*Assignment*. After locating the line that contains "camera: 10 degrees right, 0 degrees up" in the data below, set down exactly that line and each one after it through the line that contains "(486, 429) = (501, 198): white", and nothing more.

*Excerpted records*.

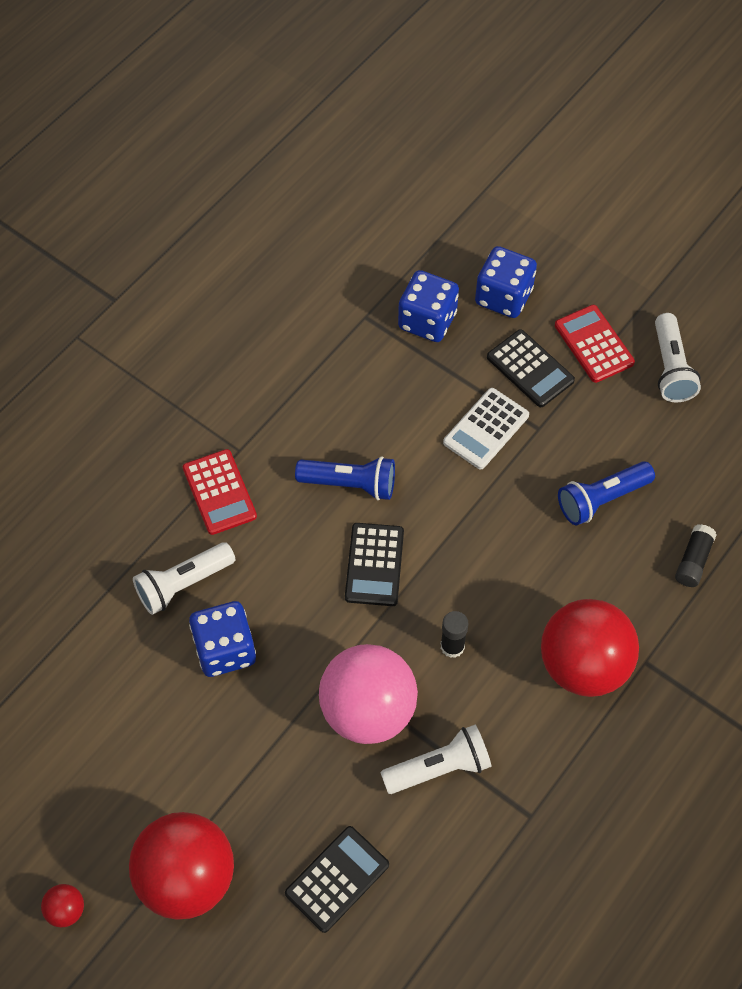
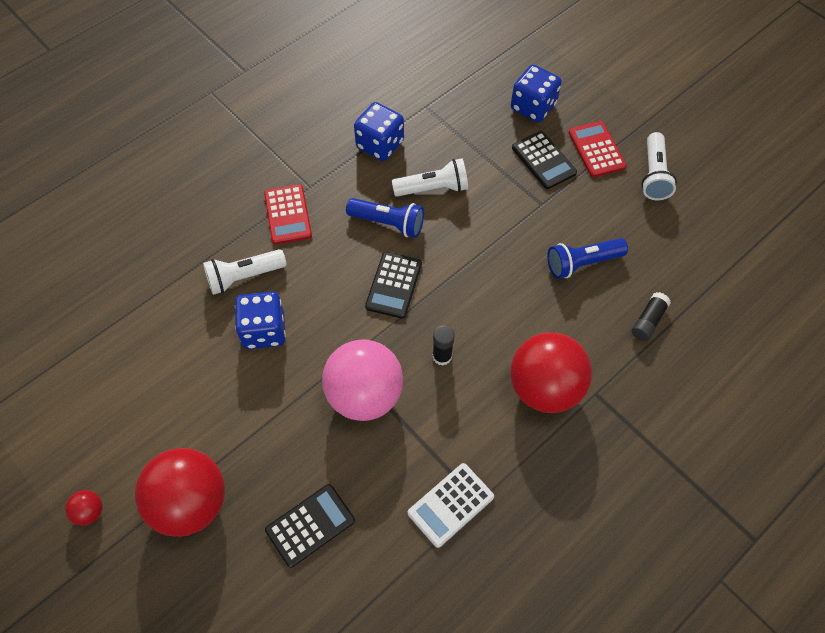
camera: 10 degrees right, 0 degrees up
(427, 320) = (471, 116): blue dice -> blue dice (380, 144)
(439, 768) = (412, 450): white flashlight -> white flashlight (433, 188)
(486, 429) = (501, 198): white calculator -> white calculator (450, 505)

* * *

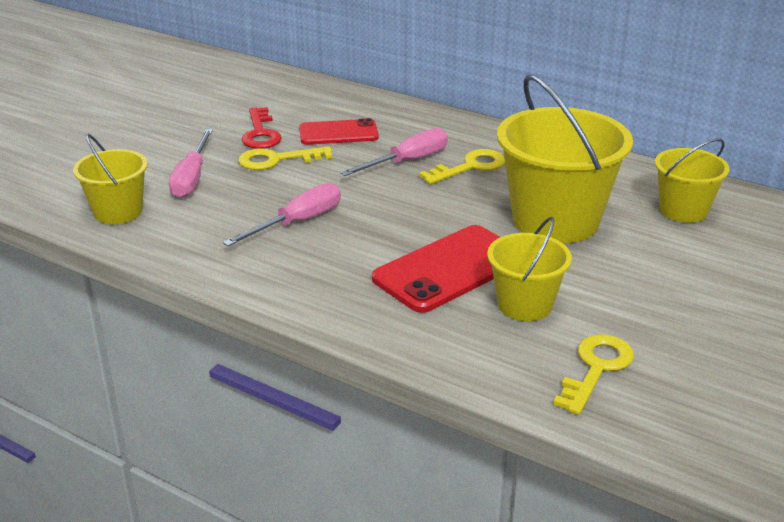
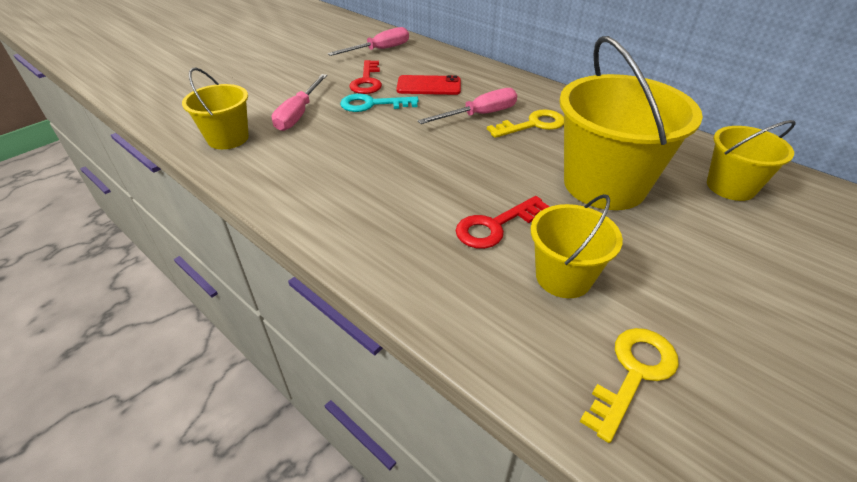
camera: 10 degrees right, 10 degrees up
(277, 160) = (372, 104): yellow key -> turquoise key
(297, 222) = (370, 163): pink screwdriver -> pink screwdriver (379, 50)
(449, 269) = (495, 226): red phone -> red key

*Exercise answer*.
camera: 10 degrees right, 0 degrees up
(427, 320) = (471, 116): blue dice -> blue dice (380, 144)
(439, 768) = (412, 450): white flashlight -> white flashlight (433, 188)
(486, 429) = (501, 198): white calculator -> white calculator (450, 505)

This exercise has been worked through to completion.